▶ TASK TO CARRY OUT
In the listing below, find each line holding "pink" and copy it.
..............................
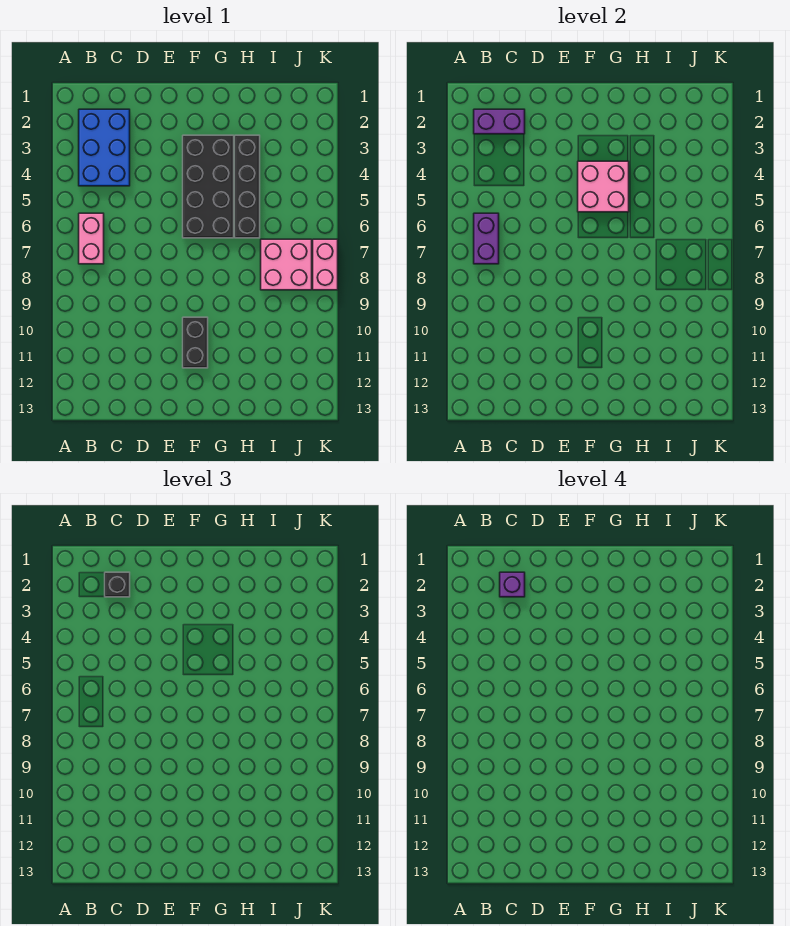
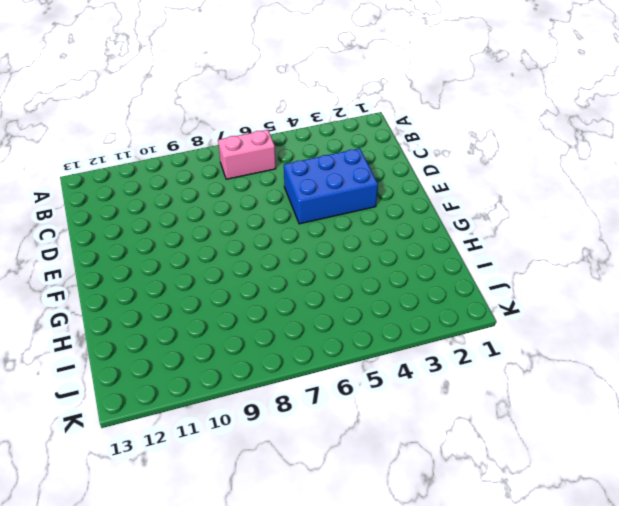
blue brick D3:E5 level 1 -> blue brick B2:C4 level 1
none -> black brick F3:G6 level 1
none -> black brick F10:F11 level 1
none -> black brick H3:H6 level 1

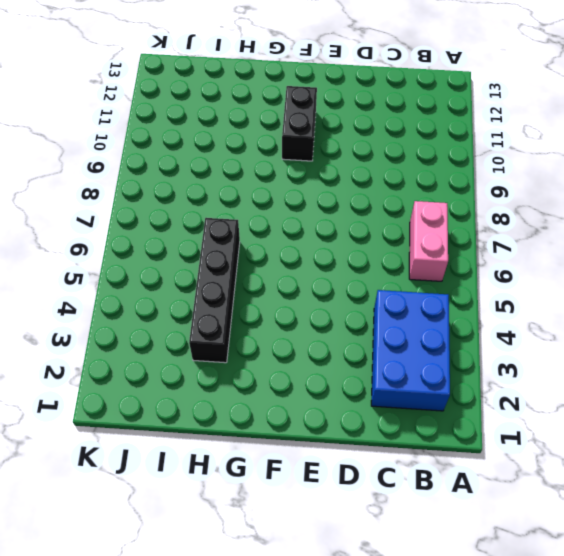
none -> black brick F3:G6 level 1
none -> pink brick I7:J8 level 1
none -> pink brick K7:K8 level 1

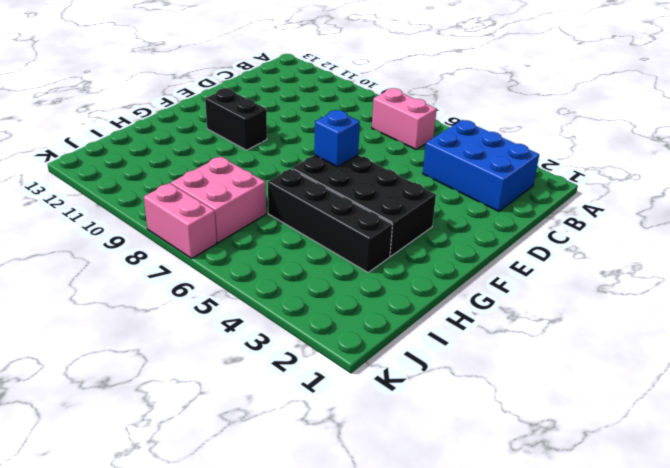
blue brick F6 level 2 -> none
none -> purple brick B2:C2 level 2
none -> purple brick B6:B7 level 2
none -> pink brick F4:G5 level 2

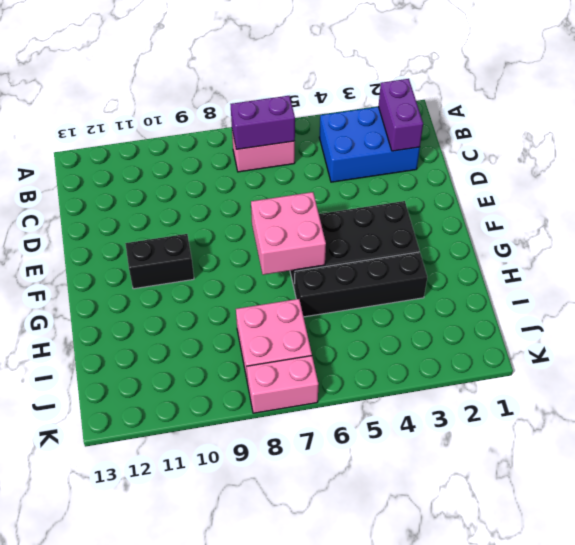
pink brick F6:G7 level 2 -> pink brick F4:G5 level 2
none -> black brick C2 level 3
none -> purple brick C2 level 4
..............................
▶ TASK SOLUTION
none -> pink brick I7:J8 level 1
none -> pink brick K7:K8 level 1
none -> pink brick F4:G5 level 2
pink brick F6:G7 level 2 -> pink brick F4:G5 level 2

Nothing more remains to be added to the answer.